Exercise description - Nothing but the lines from the one containing "blue diamond: (50, 636) -> (31, 391), moved" through the last line of the records below should be copied, exactly and without pictures.

Provided records -
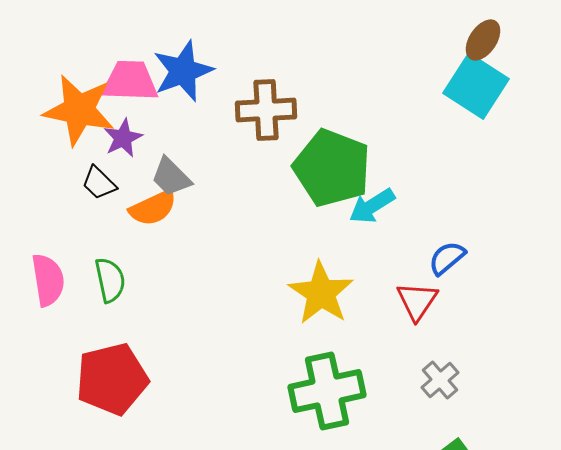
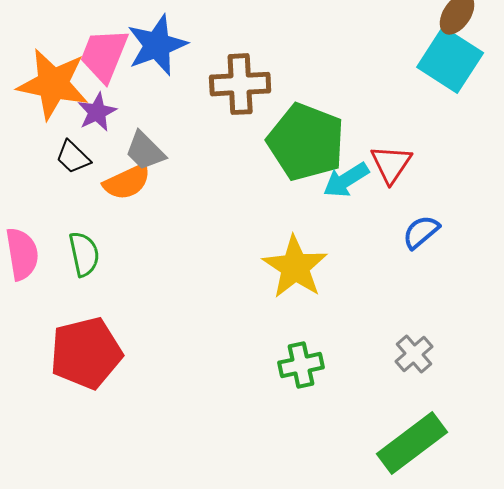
pink trapezoid: (130, 81) -> (104, 55), turned -70
red triangle: (417, 301) -> (391, 164), moved
green cross: (327, 391) -> (301, 365), size x0.6

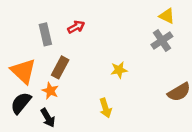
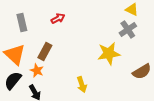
gray rectangle: (45, 34) -> (22, 22), moved
yellow star: (119, 70) -> (109, 54), moved, size x1.6

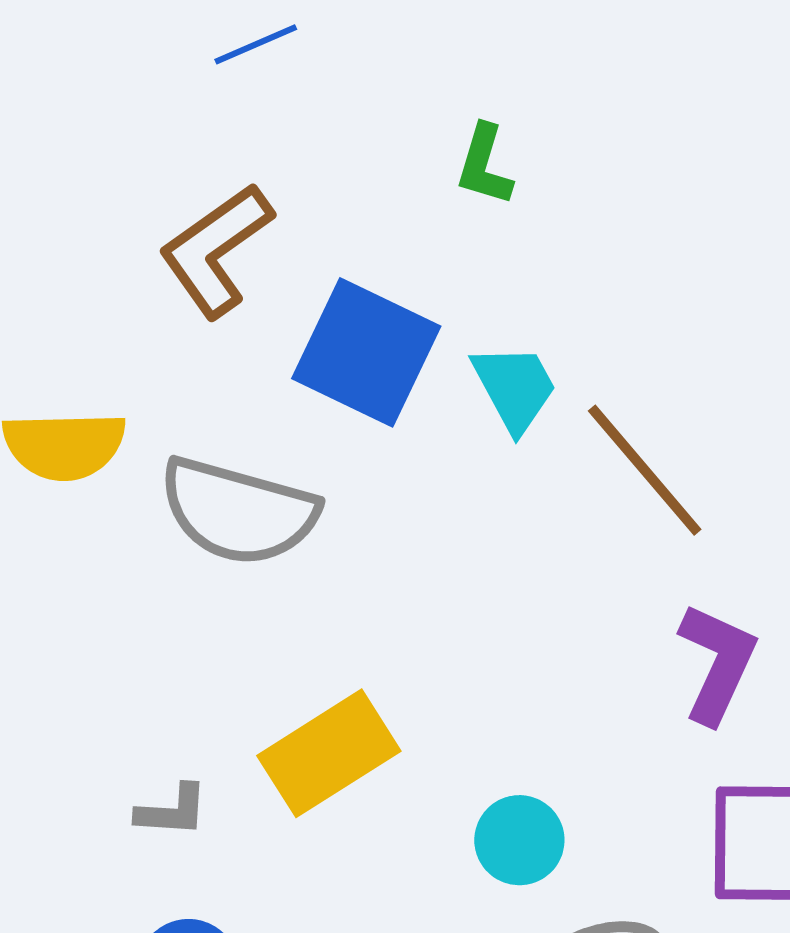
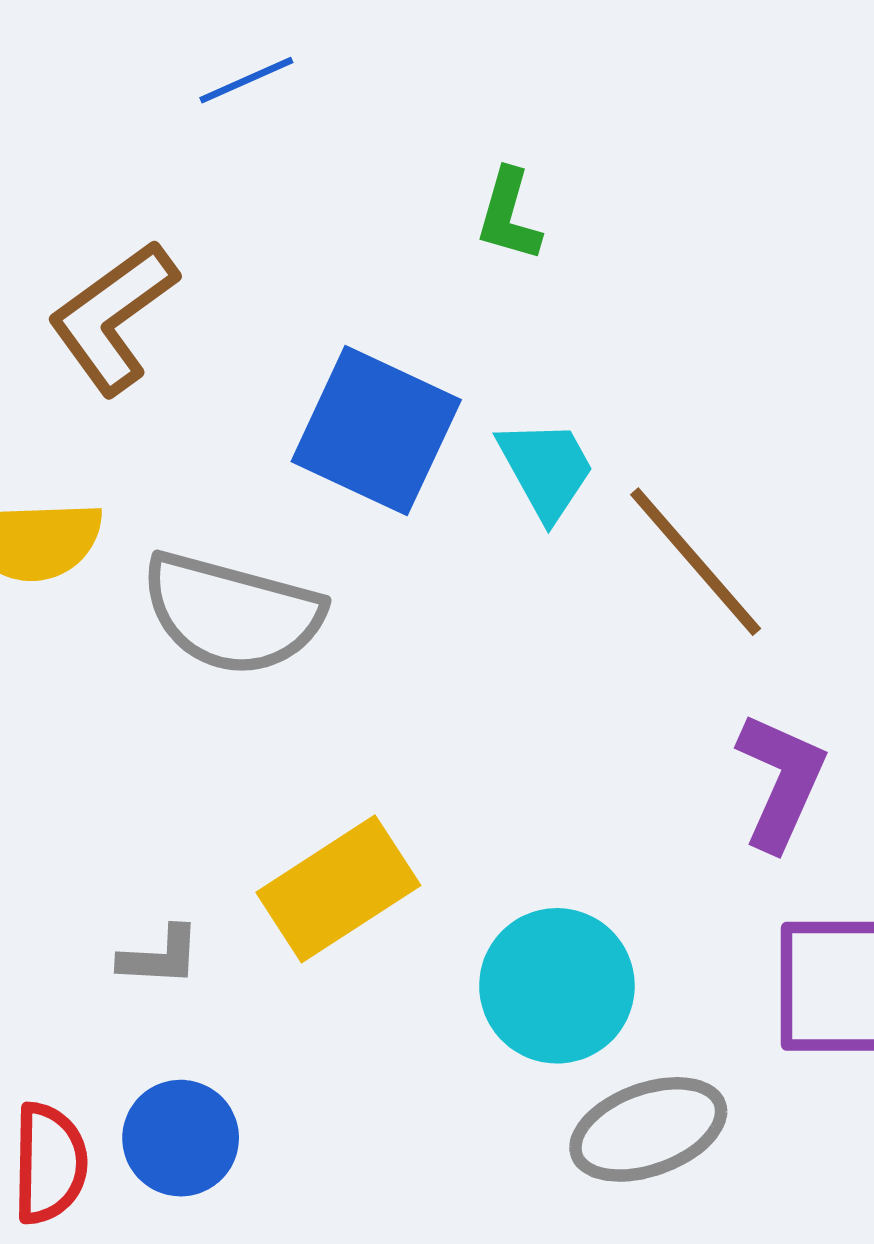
brown L-shape: (216, 250) -> (113, 317), moved
cyan circle: (519, 840) -> (557, 986), size x1.5

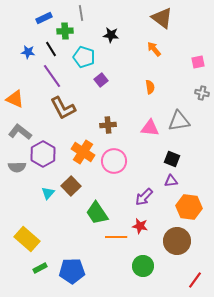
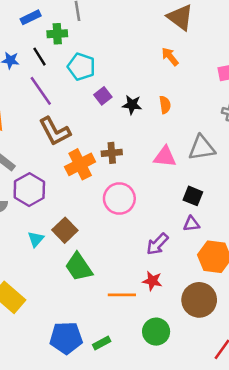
black star: (111, 35) -> (132, 105), moved
orange cross: (83, 152) -> (80, 164), moved, turned 30
green trapezoid: (97, 213) -> (79, 267), moved
green rectangle: (40, 268) -> (102, 343), moved

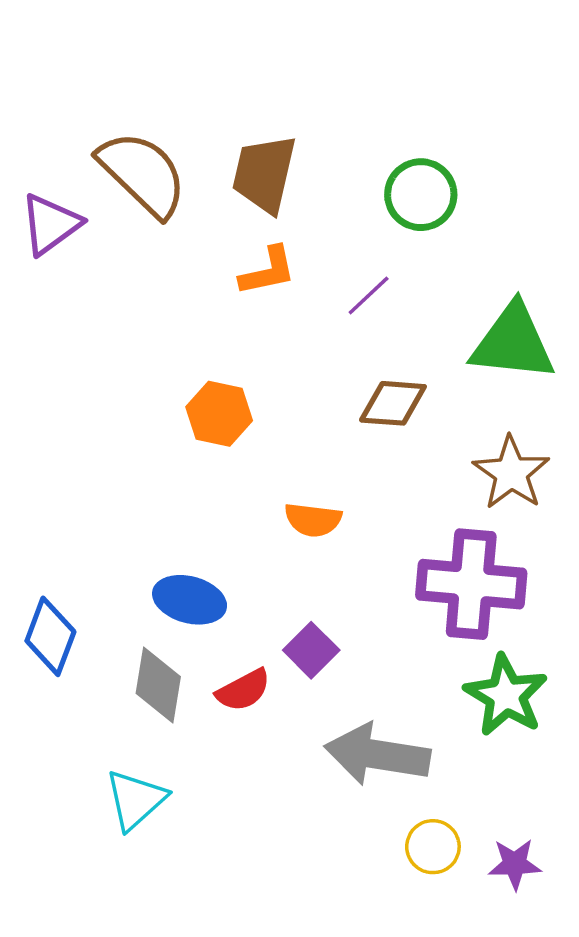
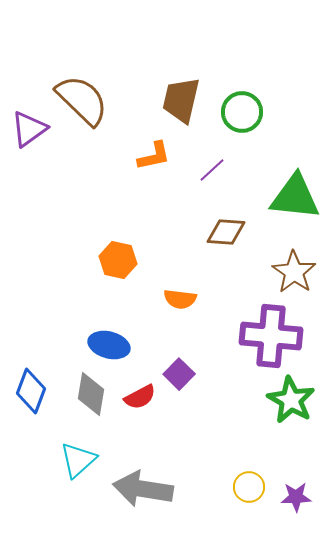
brown trapezoid: (264, 174) -> (181, 100), moved
orange hexagon: (219, 414) -> (118, 260), moved
blue diamond: (50, 636) -> (31, 391), moved
gray arrow: (377, 755) -> (143, 489), moved

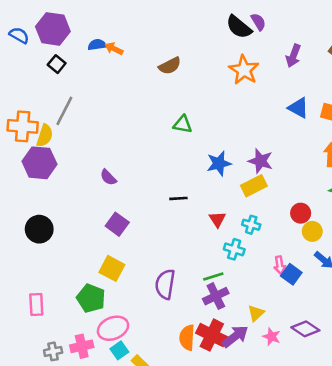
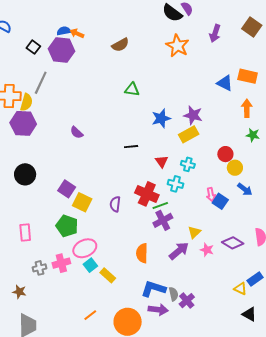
purple hexagon: (53, 29) -> (62, 50), moved
blue triangle: (298, 108) -> (225, 83), moved
purple square: (117, 224) -> (67, 189), moved
purple semicircle: (165, 284) -> (115, 204), moved, size x0.7
red cross: (212, 335) -> (147, 194), moved

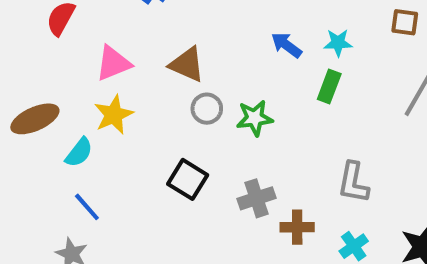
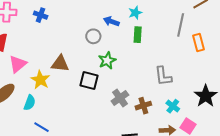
pink triangle: (113, 63) -> (18, 64), moved
brown triangle: (187, 64) -> (60, 64), moved
gray circle: (207, 109) -> (93, 36), moved
black square: (188, 179) -> (89, 80), moved

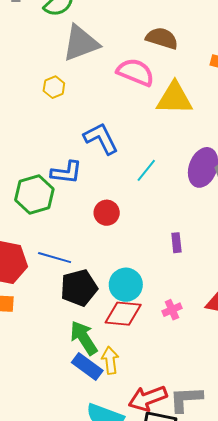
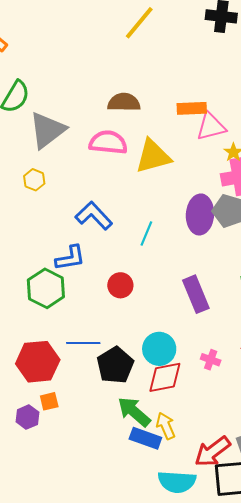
purple rectangle: (176, 243) -> (196, 294), size x1.8
pink cross: (172, 310) -> (211, 360), turned -30

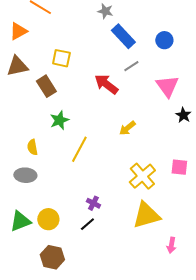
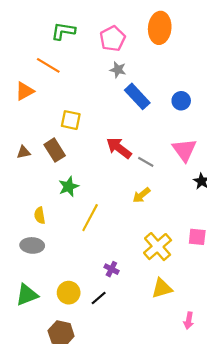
brown triangle: (17, 66) -> (24, 152), moved, size x0.6
gray line: (131, 66) -> (146, 162), moved, turned 63
purple cross: (93, 203) -> (111, 269), moved
yellow triangle: (146, 215) -> (162, 288), size x0.7
yellow circle: (48, 219) -> (69, 293), moved

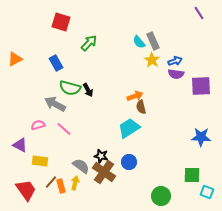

Solution below -
blue diamond: (50, 636) -> (31, 391), moved
gray arrow: (377, 755) -> (143, 489), moved

purple hexagon: (53, 29) -> (62, 50), moved
blue triangle: (298, 108) -> (225, 83), moved
purple square: (117, 224) -> (67, 189), moved
purple semicircle: (165, 284) -> (115, 204), moved, size x0.7
red cross: (212, 335) -> (147, 194), moved

pink triangle: (113, 63) -> (18, 64), moved
brown triangle: (187, 64) -> (60, 64), moved
gray circle: (207, 109) -> (93, 36), moved
black square: (188, 179) -> (89, 80), moved

purple rectangle: (176, 243) -> (196, 294), size x1.8
pink cross: (172, 310) -> (211, 360), turned -30

brown triangle: (17, 66) -> (24, 152), moved, size x0.6
gray line: (131, 66) -> (146, 162), moved, turned 63
purple cross: (93, 203) -> (111, 269), moved
yellow triangle: (146, 215) -> (162, 288), size x0.7
yellow circle: (48, 219) -> (69, 293), moved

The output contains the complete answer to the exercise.